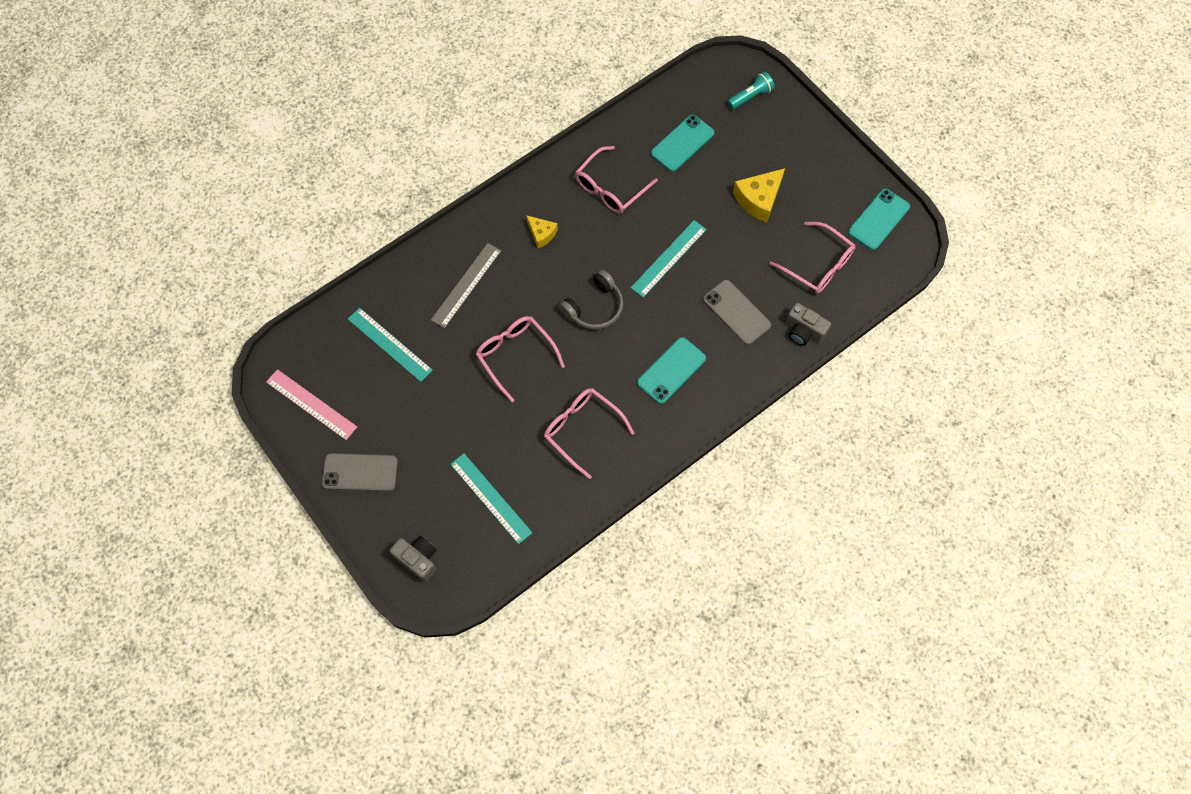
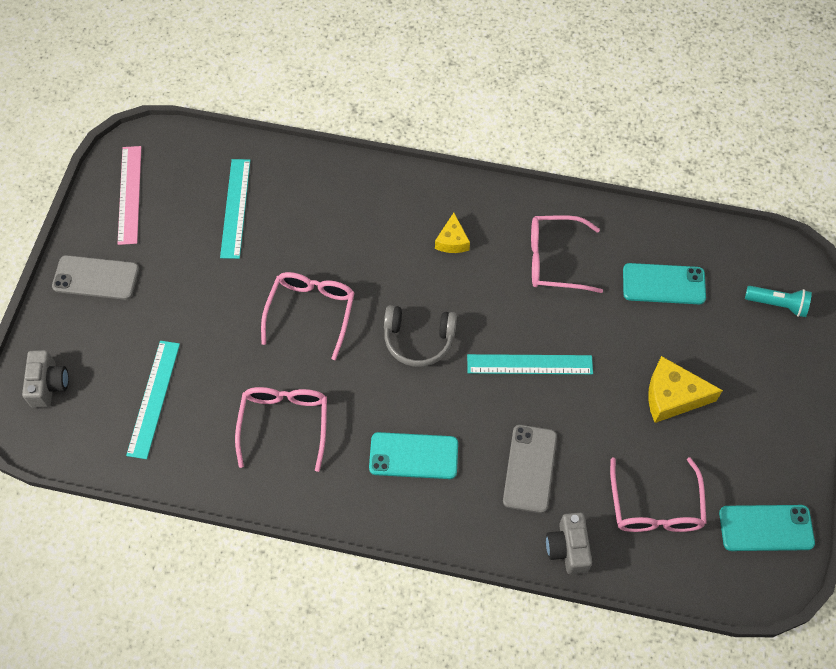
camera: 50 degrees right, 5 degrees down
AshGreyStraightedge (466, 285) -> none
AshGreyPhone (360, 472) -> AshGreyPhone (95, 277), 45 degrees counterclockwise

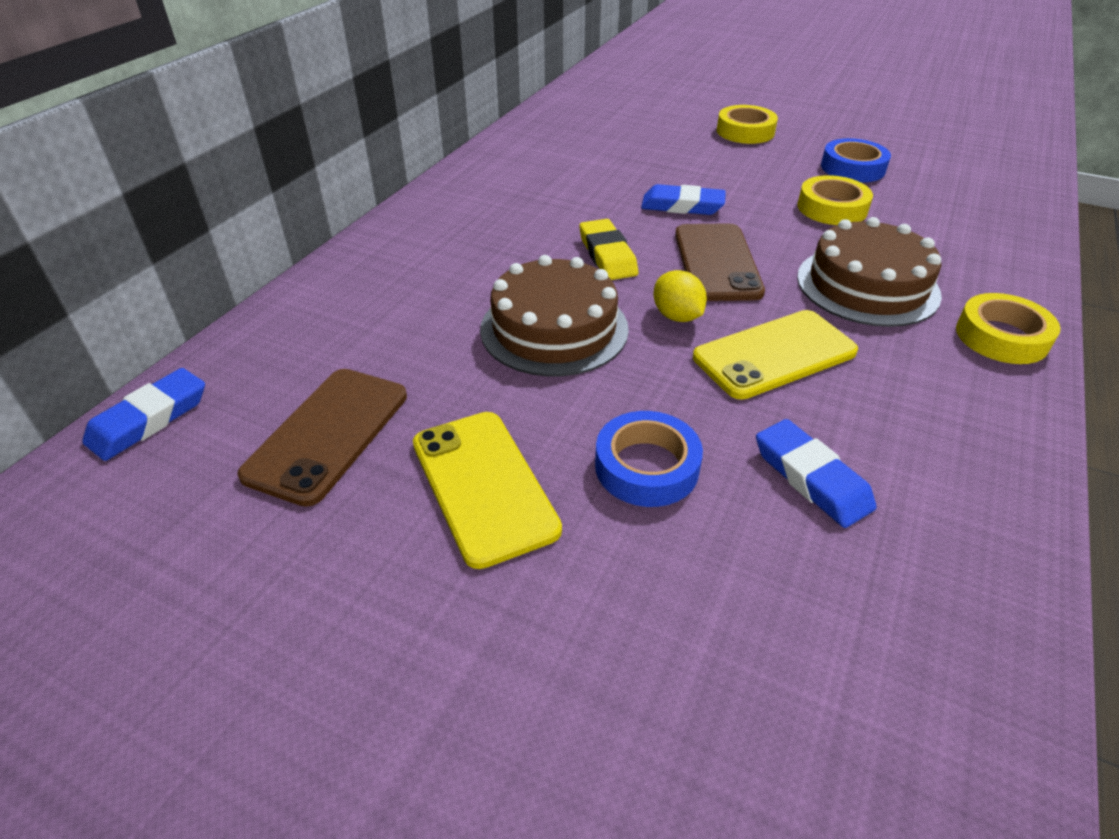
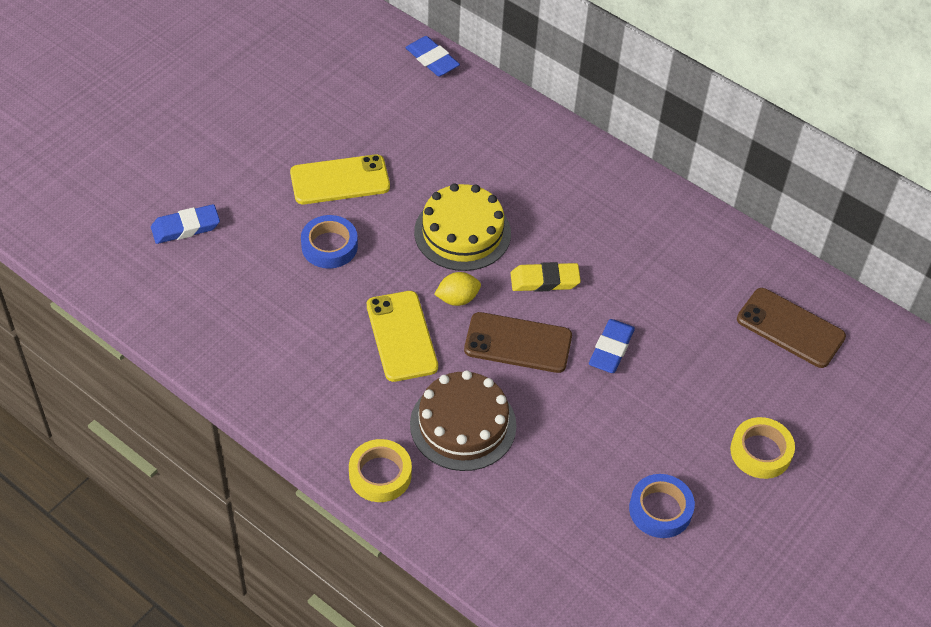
camera: 100 degrees right, 10 degrees up
BrightYellowStickyTape (835, 200) -> none
DarkBrownCake (554, 315) -> BrightYellowCake (462, 227)
DarkBrownPhone (322, 438) -> DarkBrownPhone (791, 328), shifted
RoyalBlueEraser (816, 473) -> RoyalBlueEraser (185, 224), shifted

_What to work on_
Could you state how many lines of the entries contain the word "shifted"? Only the number is wanted.

_Solution to this task_
2